:: MATERIALS PROVIDED

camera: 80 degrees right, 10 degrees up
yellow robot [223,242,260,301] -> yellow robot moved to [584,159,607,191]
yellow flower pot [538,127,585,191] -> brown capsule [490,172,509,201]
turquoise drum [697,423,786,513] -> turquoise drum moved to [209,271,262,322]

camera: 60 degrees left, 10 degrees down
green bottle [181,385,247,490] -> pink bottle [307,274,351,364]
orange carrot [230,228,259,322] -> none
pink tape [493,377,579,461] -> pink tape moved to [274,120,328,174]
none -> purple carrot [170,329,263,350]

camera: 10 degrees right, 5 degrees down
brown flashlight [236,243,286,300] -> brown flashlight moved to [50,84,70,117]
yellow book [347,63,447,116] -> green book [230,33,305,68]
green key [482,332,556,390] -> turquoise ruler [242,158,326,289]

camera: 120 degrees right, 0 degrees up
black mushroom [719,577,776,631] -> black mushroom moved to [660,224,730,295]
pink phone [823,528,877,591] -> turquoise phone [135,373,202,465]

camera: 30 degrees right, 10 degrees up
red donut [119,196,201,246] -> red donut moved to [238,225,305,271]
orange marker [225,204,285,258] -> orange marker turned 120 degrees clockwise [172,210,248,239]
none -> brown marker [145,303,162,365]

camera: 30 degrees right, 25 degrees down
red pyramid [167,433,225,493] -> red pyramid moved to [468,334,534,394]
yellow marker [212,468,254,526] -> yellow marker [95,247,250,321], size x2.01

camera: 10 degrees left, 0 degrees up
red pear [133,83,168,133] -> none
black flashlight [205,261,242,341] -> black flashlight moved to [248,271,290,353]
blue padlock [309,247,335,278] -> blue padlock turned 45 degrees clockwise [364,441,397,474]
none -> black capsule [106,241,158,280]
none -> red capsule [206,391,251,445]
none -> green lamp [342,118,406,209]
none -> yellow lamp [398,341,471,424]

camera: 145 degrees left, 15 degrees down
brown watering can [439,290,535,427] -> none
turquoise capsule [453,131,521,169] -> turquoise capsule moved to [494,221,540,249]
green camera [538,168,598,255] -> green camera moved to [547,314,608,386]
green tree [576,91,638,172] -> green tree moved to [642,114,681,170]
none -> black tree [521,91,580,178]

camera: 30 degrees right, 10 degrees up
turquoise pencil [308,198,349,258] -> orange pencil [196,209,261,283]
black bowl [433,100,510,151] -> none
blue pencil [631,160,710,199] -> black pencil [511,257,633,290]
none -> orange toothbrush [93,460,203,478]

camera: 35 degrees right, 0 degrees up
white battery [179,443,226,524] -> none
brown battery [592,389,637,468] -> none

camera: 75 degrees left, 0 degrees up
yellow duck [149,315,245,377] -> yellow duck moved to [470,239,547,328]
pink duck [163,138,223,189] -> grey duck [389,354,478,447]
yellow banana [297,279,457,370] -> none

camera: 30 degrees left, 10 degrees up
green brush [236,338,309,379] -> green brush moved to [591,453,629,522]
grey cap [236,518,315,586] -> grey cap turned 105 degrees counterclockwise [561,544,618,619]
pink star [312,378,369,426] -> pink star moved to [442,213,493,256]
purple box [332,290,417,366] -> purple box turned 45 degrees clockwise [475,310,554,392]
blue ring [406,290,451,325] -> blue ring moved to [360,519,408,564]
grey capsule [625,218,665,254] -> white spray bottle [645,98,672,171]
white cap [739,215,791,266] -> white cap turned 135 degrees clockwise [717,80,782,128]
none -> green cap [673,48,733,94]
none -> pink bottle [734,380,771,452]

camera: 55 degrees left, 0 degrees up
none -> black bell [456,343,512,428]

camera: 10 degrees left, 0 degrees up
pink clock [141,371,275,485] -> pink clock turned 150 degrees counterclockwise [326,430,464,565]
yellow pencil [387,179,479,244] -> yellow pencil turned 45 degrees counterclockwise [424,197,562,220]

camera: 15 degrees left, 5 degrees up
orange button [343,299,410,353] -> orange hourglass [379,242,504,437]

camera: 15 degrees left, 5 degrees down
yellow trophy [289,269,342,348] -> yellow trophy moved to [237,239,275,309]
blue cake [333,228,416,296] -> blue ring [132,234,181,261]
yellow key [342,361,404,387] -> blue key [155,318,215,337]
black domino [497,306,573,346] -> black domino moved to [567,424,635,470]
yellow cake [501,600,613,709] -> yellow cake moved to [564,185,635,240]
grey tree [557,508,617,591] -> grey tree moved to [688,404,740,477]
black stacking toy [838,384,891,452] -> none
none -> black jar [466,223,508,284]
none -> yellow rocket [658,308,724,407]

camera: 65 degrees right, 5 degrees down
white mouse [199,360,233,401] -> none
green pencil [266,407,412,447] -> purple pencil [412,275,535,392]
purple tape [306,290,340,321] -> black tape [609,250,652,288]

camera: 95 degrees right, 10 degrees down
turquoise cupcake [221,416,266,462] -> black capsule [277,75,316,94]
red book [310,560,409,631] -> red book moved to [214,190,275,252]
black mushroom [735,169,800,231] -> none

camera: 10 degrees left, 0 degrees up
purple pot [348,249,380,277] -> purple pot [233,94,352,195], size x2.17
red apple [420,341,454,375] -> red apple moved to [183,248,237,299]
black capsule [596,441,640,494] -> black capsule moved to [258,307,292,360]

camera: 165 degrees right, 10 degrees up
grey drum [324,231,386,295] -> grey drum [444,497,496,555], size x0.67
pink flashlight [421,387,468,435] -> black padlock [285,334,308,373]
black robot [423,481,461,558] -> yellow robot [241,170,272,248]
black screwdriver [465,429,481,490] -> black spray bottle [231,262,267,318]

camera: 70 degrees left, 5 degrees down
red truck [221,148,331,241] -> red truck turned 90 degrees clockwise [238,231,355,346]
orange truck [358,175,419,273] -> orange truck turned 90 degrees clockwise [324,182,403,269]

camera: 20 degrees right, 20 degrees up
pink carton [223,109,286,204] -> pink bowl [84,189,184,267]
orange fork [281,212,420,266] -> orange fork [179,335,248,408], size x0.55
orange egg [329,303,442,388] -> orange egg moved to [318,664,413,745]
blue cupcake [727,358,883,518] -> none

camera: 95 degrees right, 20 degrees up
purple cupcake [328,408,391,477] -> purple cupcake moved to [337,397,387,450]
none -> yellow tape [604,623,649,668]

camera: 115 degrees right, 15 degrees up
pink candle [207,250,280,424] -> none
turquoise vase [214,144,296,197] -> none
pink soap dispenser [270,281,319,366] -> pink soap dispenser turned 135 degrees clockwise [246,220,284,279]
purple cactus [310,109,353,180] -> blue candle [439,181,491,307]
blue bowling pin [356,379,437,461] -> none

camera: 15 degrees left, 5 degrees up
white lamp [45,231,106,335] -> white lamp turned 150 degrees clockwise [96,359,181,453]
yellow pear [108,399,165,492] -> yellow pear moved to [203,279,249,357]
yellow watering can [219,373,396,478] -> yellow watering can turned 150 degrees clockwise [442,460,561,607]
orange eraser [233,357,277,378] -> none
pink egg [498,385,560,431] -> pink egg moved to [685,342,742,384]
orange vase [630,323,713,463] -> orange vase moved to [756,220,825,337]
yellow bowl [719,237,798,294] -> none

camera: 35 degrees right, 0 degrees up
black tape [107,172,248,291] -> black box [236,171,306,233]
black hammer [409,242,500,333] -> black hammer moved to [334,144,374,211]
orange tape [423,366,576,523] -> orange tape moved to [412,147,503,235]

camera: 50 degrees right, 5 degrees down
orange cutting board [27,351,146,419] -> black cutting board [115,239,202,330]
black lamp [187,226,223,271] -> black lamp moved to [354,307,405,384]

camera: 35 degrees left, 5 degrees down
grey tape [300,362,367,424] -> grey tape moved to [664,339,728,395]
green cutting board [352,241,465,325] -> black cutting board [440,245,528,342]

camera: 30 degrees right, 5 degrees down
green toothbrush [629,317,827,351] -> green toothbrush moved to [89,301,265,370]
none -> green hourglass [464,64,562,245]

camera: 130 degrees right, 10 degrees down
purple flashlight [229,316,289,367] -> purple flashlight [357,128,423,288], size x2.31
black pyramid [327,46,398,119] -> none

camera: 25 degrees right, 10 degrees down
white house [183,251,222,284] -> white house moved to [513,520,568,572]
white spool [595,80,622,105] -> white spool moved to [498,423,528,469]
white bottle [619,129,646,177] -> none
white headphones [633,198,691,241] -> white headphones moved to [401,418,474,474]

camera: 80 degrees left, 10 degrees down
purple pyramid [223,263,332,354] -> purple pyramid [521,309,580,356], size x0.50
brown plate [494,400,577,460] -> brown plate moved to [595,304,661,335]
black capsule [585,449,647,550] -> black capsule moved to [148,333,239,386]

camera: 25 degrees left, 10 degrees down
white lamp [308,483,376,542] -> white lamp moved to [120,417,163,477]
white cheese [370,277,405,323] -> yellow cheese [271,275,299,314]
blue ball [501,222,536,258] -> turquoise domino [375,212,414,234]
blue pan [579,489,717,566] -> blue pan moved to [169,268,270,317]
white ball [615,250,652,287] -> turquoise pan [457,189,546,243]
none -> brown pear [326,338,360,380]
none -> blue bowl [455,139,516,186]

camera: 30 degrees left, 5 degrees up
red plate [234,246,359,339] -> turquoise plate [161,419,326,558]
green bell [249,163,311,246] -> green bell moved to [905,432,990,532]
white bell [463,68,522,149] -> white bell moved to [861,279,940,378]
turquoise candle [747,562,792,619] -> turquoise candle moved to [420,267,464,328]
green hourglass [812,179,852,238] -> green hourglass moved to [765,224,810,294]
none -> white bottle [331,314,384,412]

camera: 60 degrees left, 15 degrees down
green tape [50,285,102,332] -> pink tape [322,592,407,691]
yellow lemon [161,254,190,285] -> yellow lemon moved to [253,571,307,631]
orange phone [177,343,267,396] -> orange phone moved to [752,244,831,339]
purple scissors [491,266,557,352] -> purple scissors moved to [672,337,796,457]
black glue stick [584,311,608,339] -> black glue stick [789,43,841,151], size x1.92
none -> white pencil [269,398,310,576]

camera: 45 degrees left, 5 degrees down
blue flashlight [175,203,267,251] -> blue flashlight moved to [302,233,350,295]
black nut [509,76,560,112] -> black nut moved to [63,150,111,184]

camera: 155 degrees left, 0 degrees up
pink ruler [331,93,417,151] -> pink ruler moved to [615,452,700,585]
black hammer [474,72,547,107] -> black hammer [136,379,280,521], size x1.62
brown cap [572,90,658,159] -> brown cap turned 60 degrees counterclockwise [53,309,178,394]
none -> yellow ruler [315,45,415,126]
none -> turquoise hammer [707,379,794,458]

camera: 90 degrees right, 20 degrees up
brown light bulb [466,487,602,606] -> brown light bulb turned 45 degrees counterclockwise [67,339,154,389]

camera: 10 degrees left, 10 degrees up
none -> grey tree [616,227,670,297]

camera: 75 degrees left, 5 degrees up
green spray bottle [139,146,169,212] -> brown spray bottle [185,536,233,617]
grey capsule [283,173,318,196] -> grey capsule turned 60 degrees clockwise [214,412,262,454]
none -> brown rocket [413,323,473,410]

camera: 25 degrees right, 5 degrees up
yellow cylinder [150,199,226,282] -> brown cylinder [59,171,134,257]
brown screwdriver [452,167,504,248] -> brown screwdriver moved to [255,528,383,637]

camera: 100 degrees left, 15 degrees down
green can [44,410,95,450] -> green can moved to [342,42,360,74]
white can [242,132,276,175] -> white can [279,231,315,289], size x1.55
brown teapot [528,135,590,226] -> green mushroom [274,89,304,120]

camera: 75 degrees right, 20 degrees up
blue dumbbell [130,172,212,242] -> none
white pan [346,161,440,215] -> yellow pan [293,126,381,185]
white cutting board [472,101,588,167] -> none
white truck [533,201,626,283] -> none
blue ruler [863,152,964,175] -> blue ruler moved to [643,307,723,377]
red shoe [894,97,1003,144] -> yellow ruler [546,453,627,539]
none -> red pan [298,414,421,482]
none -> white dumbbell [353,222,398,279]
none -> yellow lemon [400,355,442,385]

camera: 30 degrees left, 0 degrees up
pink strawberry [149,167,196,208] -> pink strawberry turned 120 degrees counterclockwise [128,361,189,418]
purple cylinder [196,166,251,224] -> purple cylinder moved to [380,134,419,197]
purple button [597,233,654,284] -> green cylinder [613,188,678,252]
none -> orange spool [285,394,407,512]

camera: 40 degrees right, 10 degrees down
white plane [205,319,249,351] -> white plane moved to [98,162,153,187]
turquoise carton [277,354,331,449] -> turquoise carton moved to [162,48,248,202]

::::

WHAT THIS TASK INVOLVES
Copy the stretch of the records above that runs from the line with "green toothbrush [629,317,827,351]" through the line with "black pyramid [327,46,398,119] -> none". Both end lines belong in the copy, and nothing else does.

EXPECTED ANSWER
green toothbrush [629,317,827,351] -> green toothbrush moved to [89,301,265,370]
none -> green hourglass [464,64,562,245]

camera: 130 degrees right, 10 degrees down
purple flashlight [229,316,289,367] -> purple flashlight [357,128,423,288], size x2.31
black pyramid [327,46,398,119] -> none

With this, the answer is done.